## Problem description
Some of the lines below need repeating. Reproduce exactly those between the lines holding "white can: 2 -> 3" and "grey key: 5 -> 8", inclusive.

## Given data

--- START ---

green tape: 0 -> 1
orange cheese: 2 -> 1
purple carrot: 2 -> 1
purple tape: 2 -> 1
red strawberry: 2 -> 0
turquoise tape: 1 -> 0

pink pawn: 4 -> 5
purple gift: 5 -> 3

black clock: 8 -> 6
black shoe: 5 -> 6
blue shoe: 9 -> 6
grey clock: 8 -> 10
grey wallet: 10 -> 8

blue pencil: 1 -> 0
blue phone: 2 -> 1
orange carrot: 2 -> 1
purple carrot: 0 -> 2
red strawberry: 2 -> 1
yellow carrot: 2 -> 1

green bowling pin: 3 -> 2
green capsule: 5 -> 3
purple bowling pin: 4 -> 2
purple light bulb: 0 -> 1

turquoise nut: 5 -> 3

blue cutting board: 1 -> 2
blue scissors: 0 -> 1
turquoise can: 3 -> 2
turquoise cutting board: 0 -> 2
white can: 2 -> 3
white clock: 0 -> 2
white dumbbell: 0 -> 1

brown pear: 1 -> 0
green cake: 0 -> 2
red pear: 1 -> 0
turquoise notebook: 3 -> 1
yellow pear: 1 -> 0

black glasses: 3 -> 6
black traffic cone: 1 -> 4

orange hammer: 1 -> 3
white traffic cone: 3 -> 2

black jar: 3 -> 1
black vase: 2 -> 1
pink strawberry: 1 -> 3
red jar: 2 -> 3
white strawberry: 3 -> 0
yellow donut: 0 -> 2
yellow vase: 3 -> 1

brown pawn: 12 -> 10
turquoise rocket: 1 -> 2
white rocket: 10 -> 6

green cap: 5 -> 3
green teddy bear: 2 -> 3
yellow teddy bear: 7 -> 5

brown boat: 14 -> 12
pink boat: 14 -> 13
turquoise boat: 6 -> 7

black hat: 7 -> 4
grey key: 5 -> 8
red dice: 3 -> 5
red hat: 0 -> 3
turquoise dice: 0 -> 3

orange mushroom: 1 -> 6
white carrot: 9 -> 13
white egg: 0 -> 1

--- END ---

## Result of the exercise
white can: 2 -> 3
white clock: 0 -> 2
white dumbbell: 0 -> 1

brown pear: 1 -> 0
green cake: 0 -> 2
red pear: 1 -> 0
turquoise notebook: 3 -> 1
yellow pear: 1 -> 0

black glasses: 3 -> 6
black traffic cone: 1 -> 4

orange hammer: 1 -> 3
white traffic cone: 3 -> 2

black jar: 3 -> 1
black vase: 2 -> 1
pink strawberry: 1 -> 3
red jar: 2 -> 3
white strawberry: 3 -> 0
yellow donut: 0 -> 2
yellow vase: 3 -> 1

brown pawn: 12 -> 10
turquoise rocket: 1 -> 2
white rocket: 10 -> 6

green cap: 5 -> 3
green teddy bear: 2 -> 3
yellow teddy bear: 7 -> 5

brown boat: 14 -> 12
pink boat: 14 -> 13
turquoise boat: 6 -> 7

black hat: 7 -> 4
grey key: 5 -> 8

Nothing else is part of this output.